Segment Open
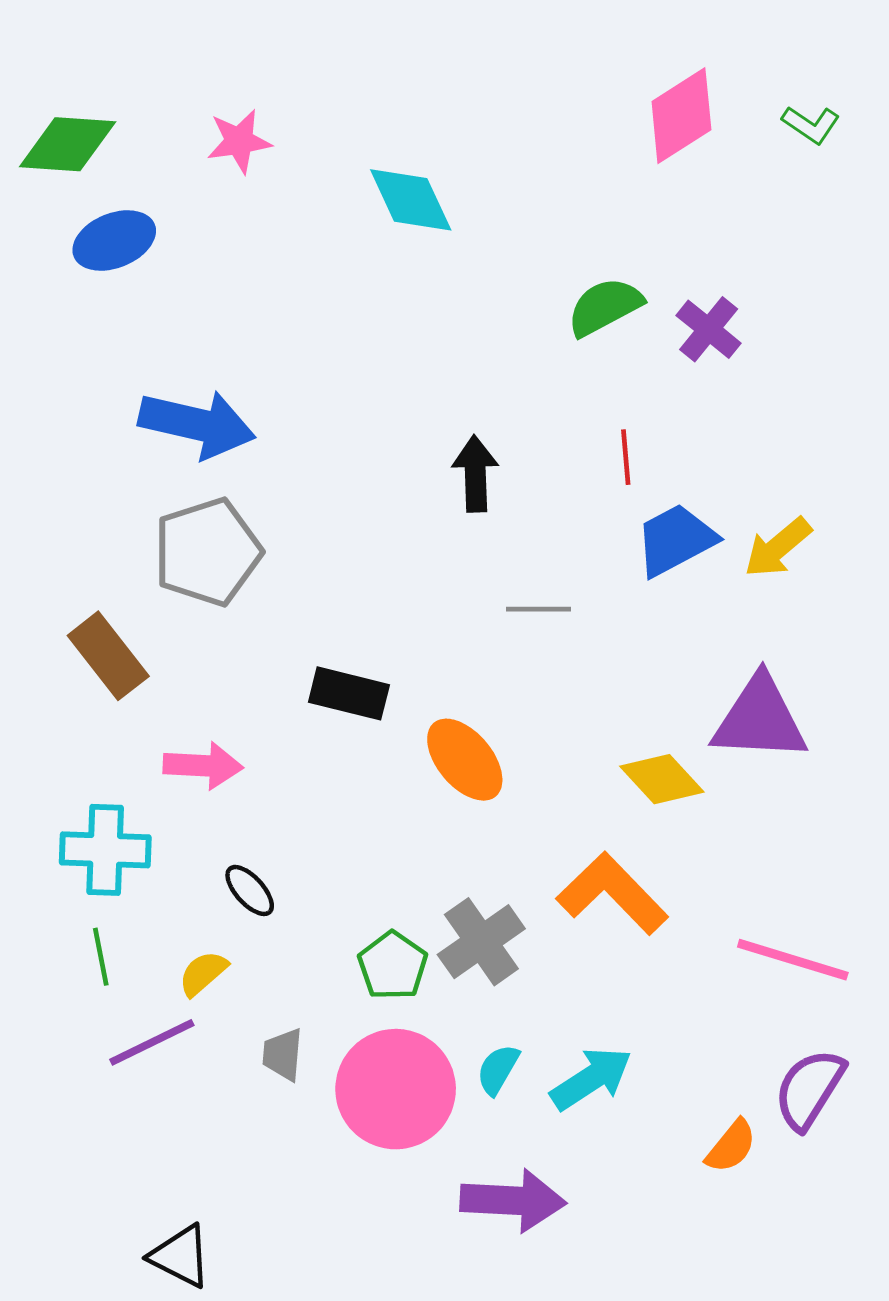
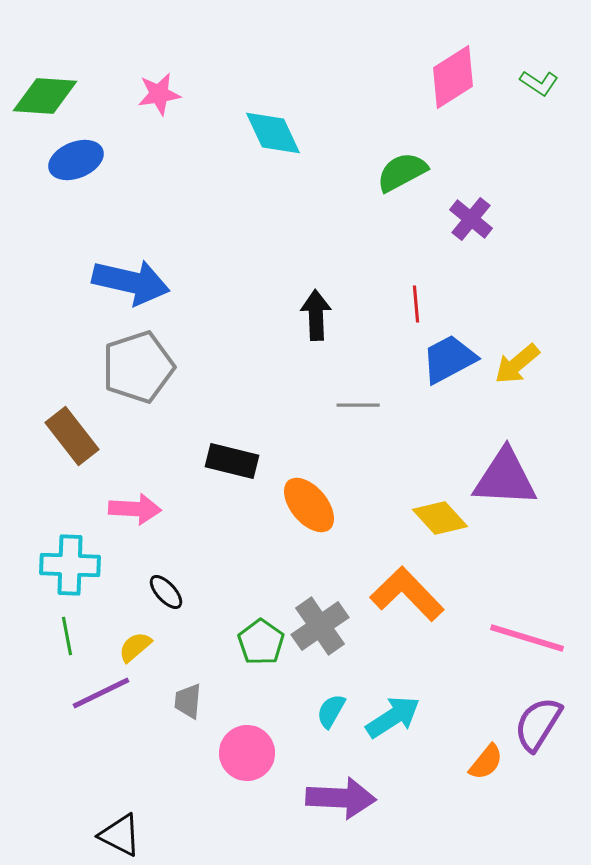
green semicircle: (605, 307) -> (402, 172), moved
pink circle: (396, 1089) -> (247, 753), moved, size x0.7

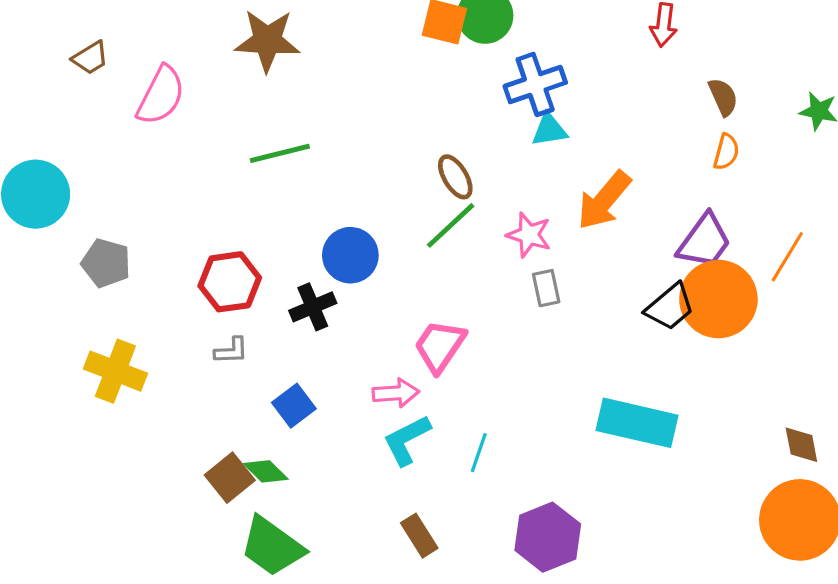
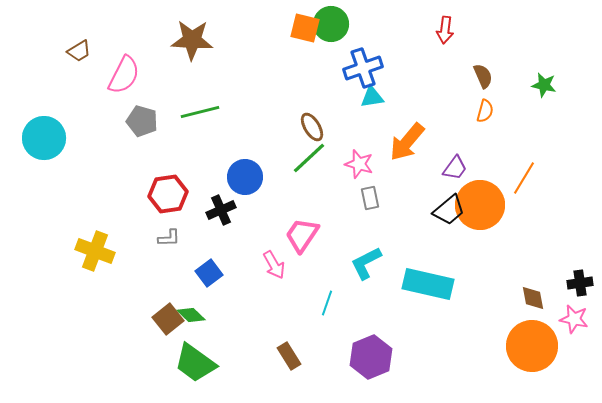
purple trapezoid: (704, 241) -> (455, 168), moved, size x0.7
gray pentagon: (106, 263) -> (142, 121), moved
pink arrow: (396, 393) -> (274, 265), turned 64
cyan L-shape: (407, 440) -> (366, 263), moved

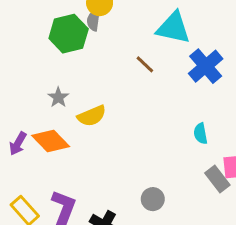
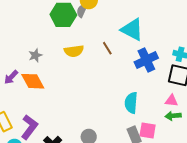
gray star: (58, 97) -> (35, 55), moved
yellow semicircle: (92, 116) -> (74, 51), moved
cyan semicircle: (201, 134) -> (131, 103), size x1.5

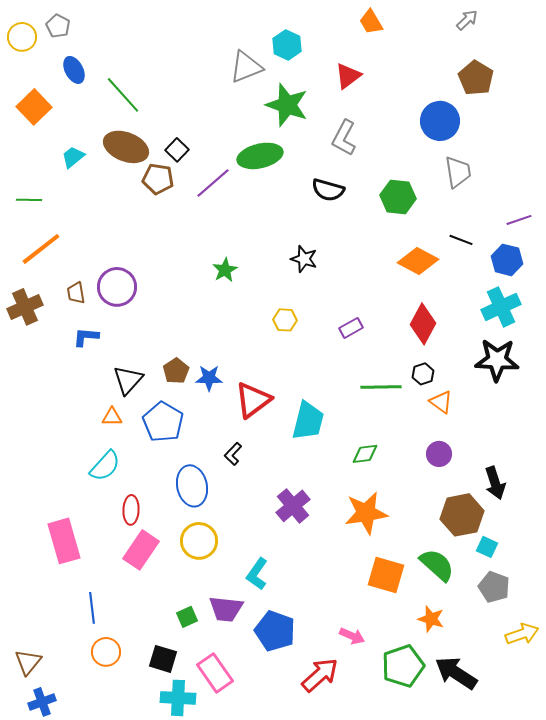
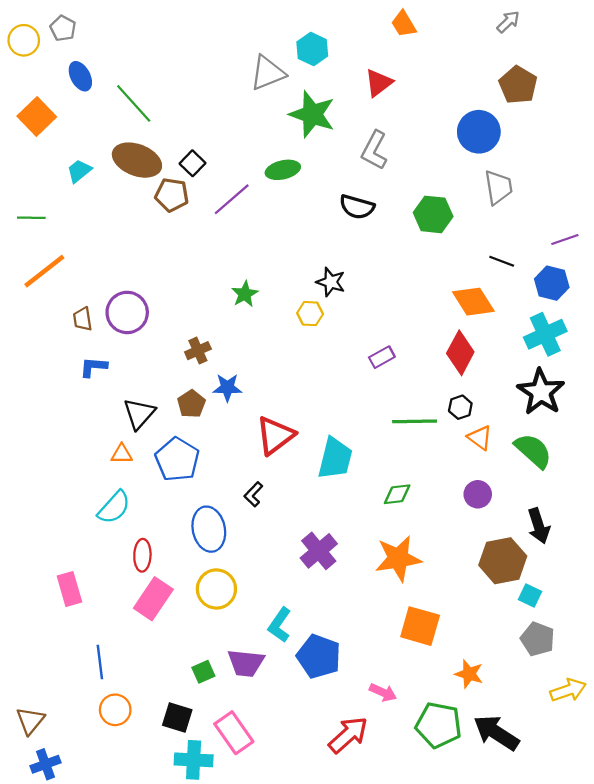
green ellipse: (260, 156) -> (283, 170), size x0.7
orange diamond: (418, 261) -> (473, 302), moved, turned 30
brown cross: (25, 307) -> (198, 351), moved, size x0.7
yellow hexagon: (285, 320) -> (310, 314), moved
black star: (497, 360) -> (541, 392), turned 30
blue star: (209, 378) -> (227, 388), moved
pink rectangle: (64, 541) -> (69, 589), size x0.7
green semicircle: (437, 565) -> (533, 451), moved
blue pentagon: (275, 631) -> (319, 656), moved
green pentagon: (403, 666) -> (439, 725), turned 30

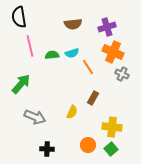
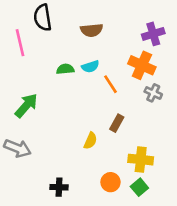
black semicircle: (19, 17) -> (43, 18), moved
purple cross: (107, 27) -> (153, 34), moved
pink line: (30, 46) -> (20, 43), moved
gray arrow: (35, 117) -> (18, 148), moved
Segment Closed
WHAT THIS TASK INVOLVES >> Return the full set of lines above word for word and with no pictures.

THE ANSWER >>
green semicircle: (605, 307) -> (402, 172), moved
pink circle: (396, 1089) -> (247, 753), moved, size x0.7

purple trapezoid: (704, 241) -> (455, 168), moved, size x0.7
gray pentagon: (106, 263) -> (142, 121), moved
pink arrow: (396, 393) -> (274, 265), turned 64
cyan L-shape: (407, 440) -> (366, 263), moved

gray star: (58, 97) -> (35, 55), moved
yellow semicircle: (92, 116) -> (74, 51), moved
cyan semicircle: (201, 134) -> (131, 103), size x1.5

green ellipse: (260, 156) -> (283, 170), size x0.7
orange diamond: (418, 261) -> (473, 302), moved, turned 30
brown cross: (25, 307) -> (198, 351), moved, size x0.7
yellow hexagon: (285, 320) -> (310, 314), moved
black star: (497, 360) -> (541, 392), turned 30
blue star: (209, 378) -> (227, 388), moved
pink rectangle: (64, 541) -> (69, 589), size x0.7
green semicircle: (437, 565) -> (533, 451), moved
blue pentagon: (275, 631) -> (319, 656), moved
green pentagon: (403, 666) -> (439, 725), turned 30

black semicircle: (19, 17) -> (43, 18), moved
purple cross: (107, 27) -> (153, 34), moved
pink line: (30, 46) -> (20, 43), moved
gray arrow: (35, 117) -> (18, 148), moved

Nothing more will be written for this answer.